EXERCISE DIRECTIONS: Below are entries with pictures in them. Output exactly the lines starting at the line with "R104: 10 (GND, N9) -> 10 (N9, VS)" and ending at the line with "R106: 2.2k (N1, VS) -> 1.5k (N1, VS)", both included, but not the pictures.

DATA PROVIDED:
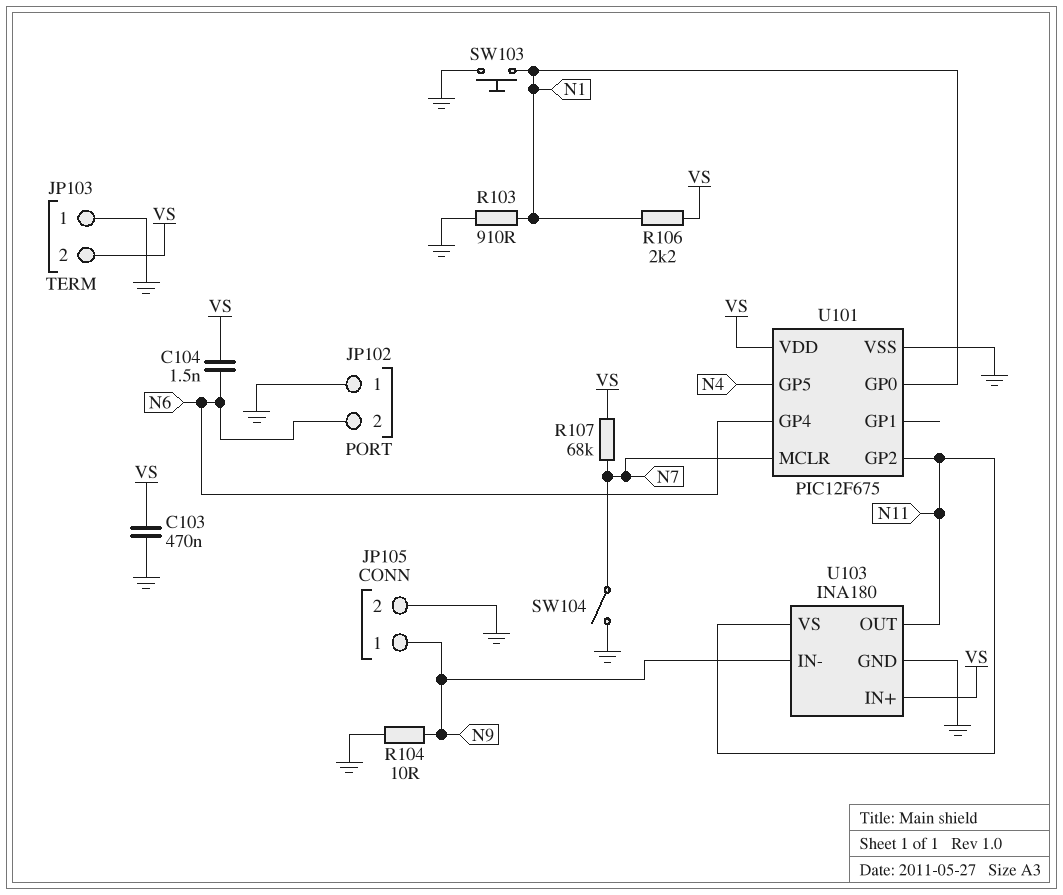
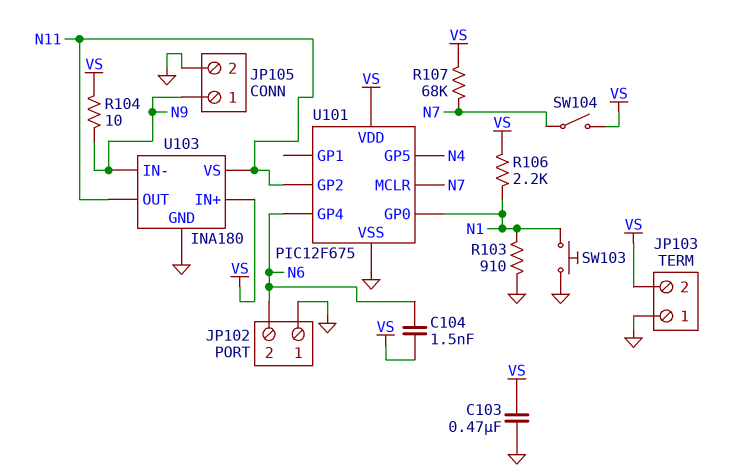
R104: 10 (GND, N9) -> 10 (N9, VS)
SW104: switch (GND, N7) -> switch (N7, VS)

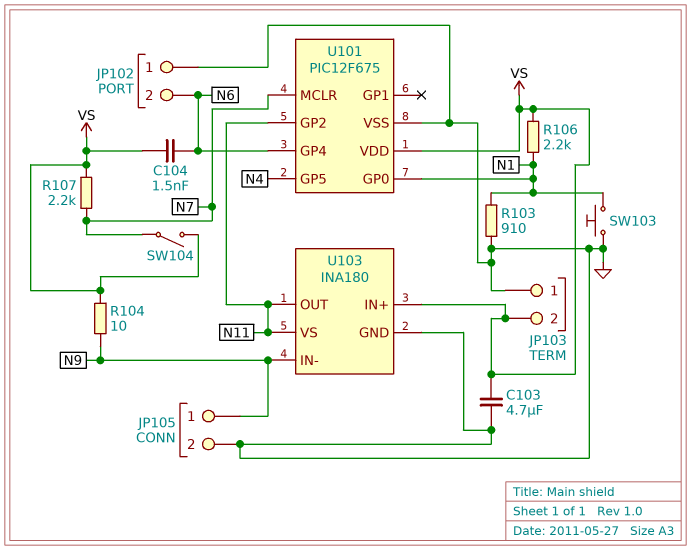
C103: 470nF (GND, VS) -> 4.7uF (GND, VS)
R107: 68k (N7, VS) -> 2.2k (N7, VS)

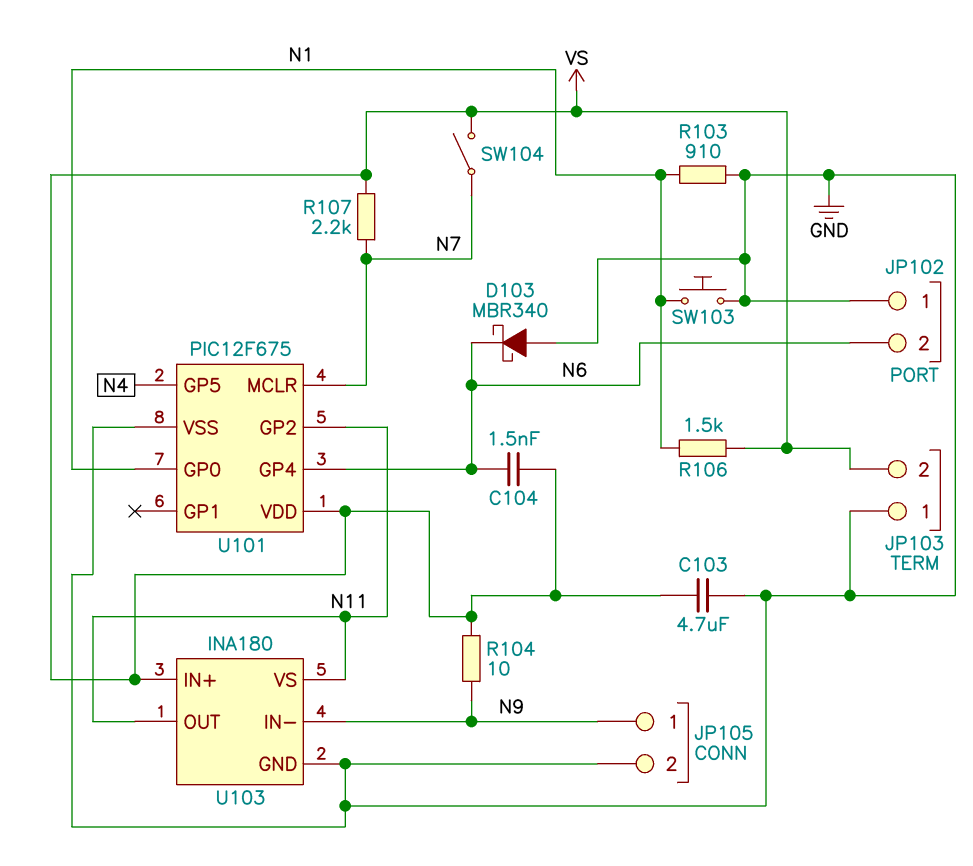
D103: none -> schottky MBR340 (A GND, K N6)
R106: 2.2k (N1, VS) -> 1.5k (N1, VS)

==

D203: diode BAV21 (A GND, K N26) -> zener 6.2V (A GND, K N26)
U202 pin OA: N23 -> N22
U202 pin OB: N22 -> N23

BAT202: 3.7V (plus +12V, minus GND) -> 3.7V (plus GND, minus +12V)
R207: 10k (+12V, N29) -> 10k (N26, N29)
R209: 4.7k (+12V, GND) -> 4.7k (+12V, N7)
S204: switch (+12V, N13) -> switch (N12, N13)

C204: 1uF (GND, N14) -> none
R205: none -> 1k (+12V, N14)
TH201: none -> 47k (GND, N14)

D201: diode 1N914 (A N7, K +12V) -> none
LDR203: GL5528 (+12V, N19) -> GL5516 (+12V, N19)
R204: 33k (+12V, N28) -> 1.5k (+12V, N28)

ANSWER TO THIS TASK:
R104: 10 (GND, N9) -> 10 (N9, VS)
SW104: switch (GND, N7) -> switch (N7, VS)

C103: 470nF (GND, VS) -> 4.7uF (GND, VS)
R107: 68k (N7, VS) -> 2.2k (N7, VS)

D103: none -> schottky MBR340 (A GND, K N6)
R106: 2.2k (N1, VS) -> 1.5k (N1, VS)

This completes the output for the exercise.